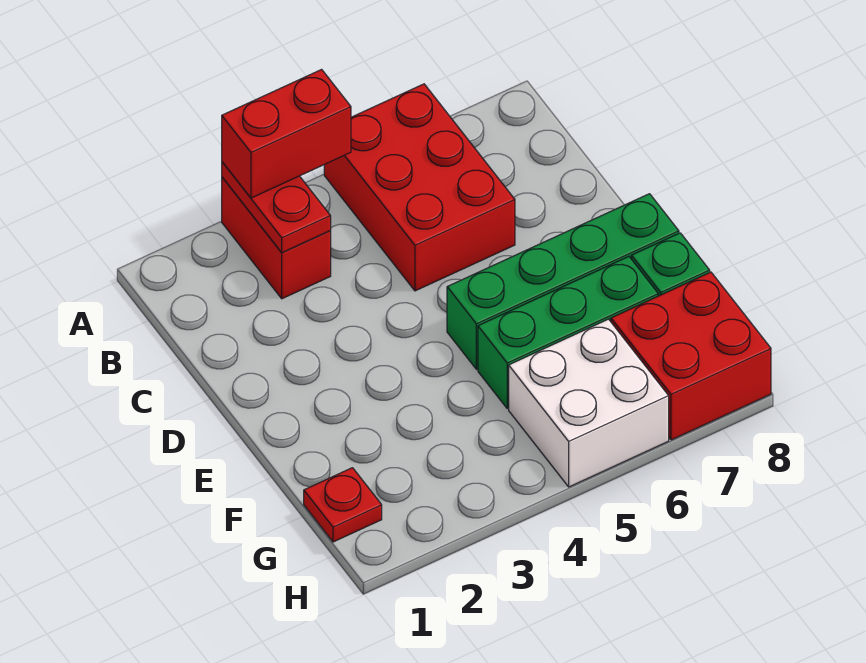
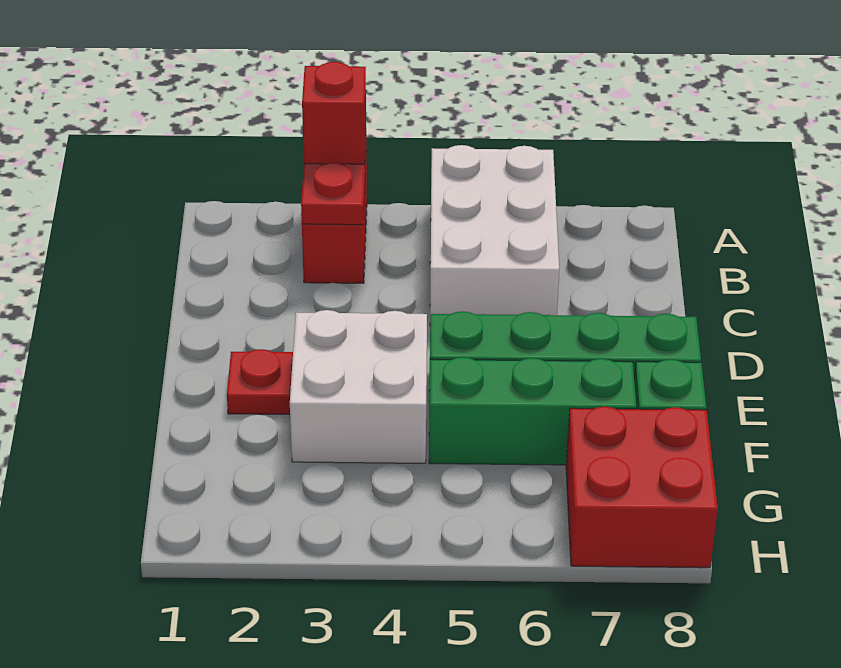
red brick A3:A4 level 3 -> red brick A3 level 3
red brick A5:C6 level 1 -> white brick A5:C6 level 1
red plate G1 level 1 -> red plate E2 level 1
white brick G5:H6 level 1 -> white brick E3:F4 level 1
...
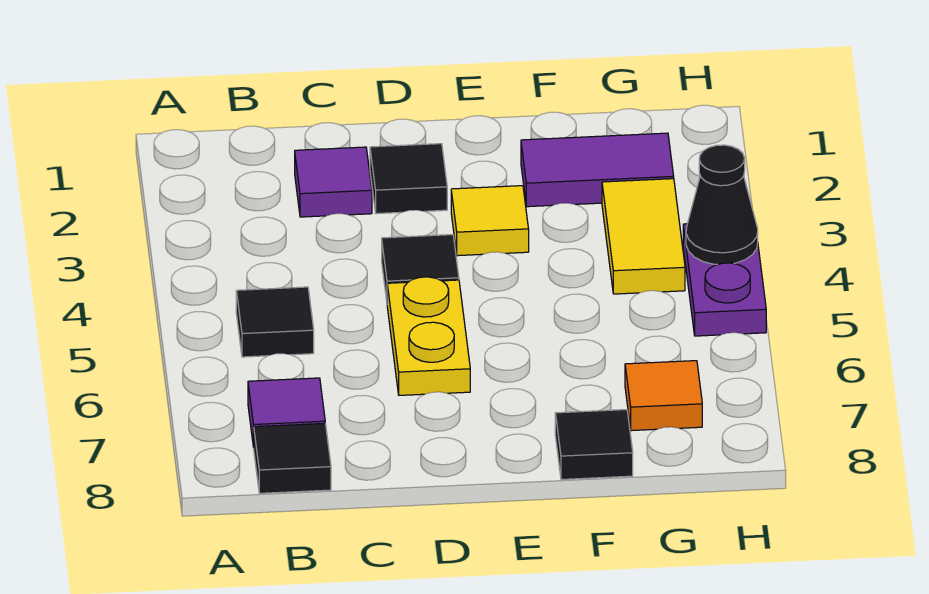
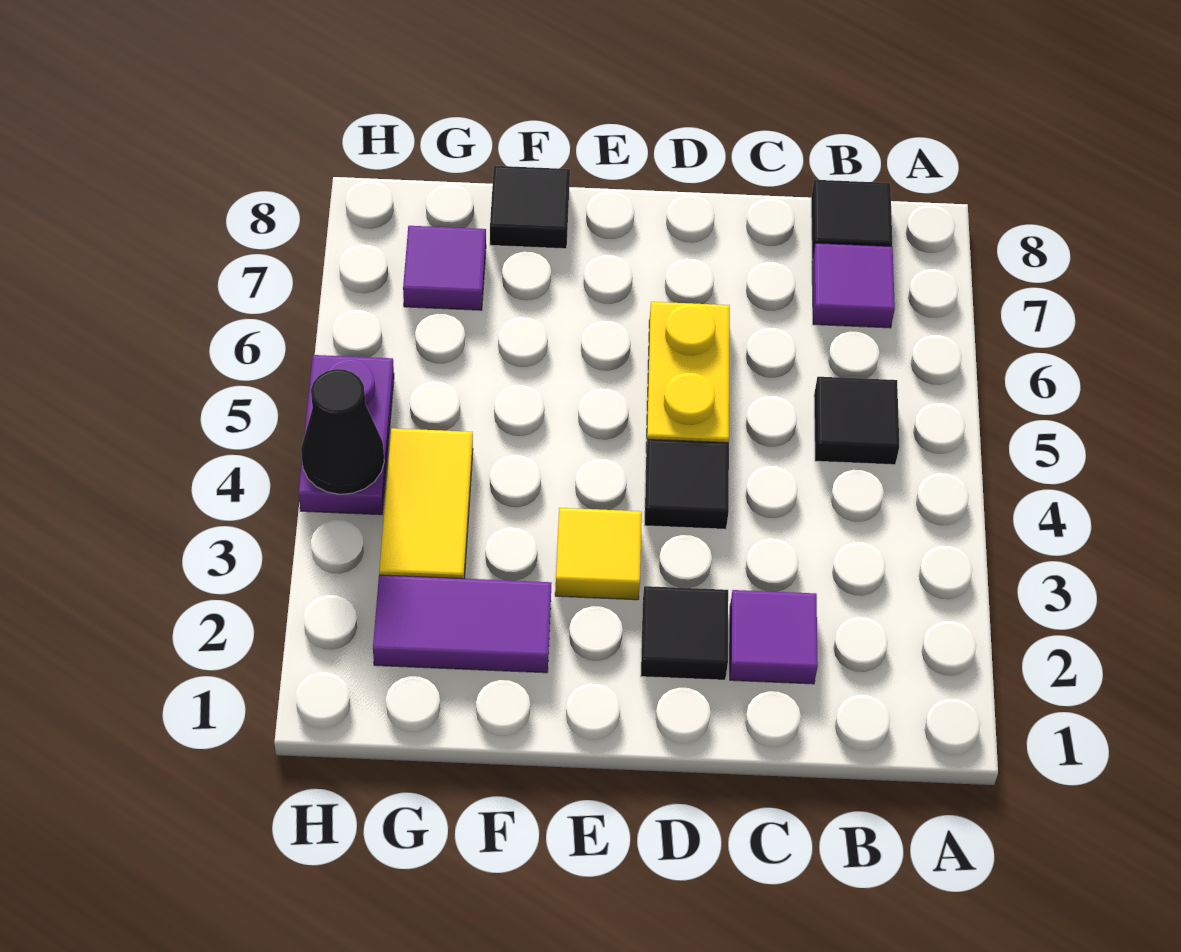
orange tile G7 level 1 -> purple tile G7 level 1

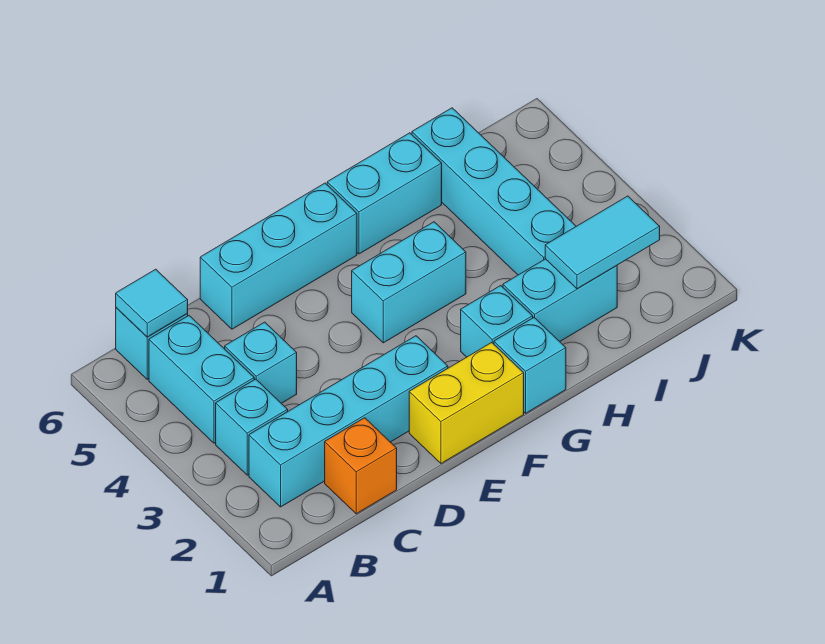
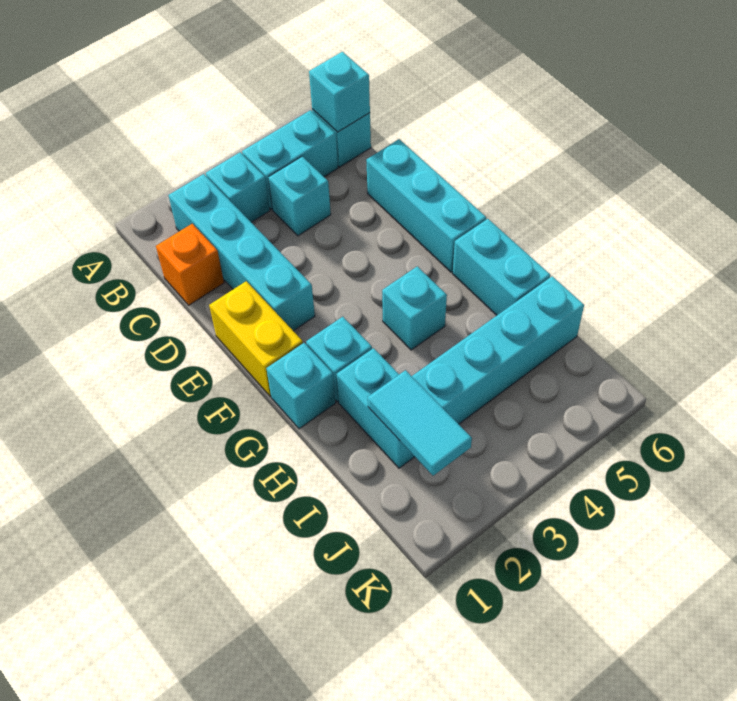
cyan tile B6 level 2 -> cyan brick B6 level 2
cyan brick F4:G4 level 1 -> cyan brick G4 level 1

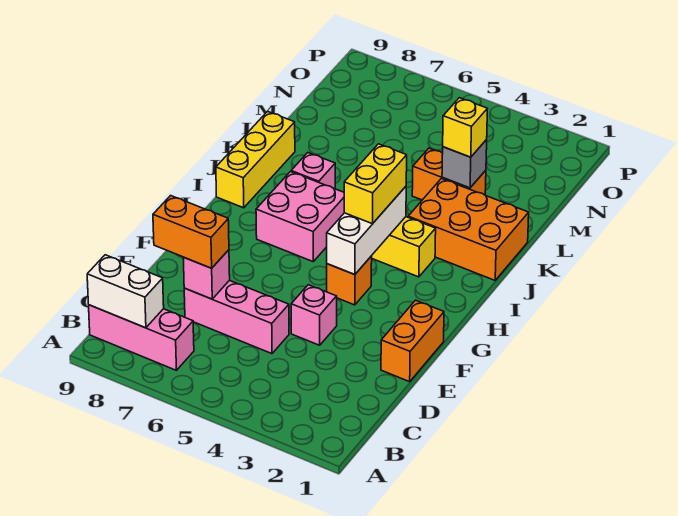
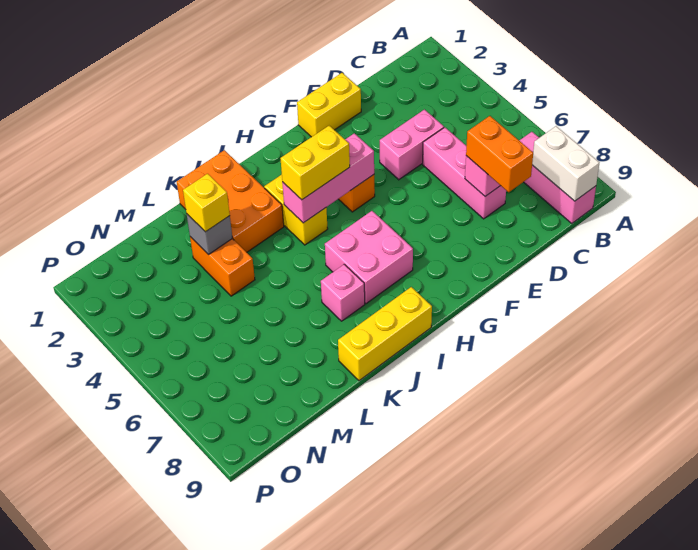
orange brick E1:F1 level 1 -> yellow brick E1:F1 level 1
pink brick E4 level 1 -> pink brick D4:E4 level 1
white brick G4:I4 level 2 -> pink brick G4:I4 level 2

EXERCISE DIRECTIONS :: How many lines in the entries contain the string "tile"? Give the number only.

ANSWER BOX :: 2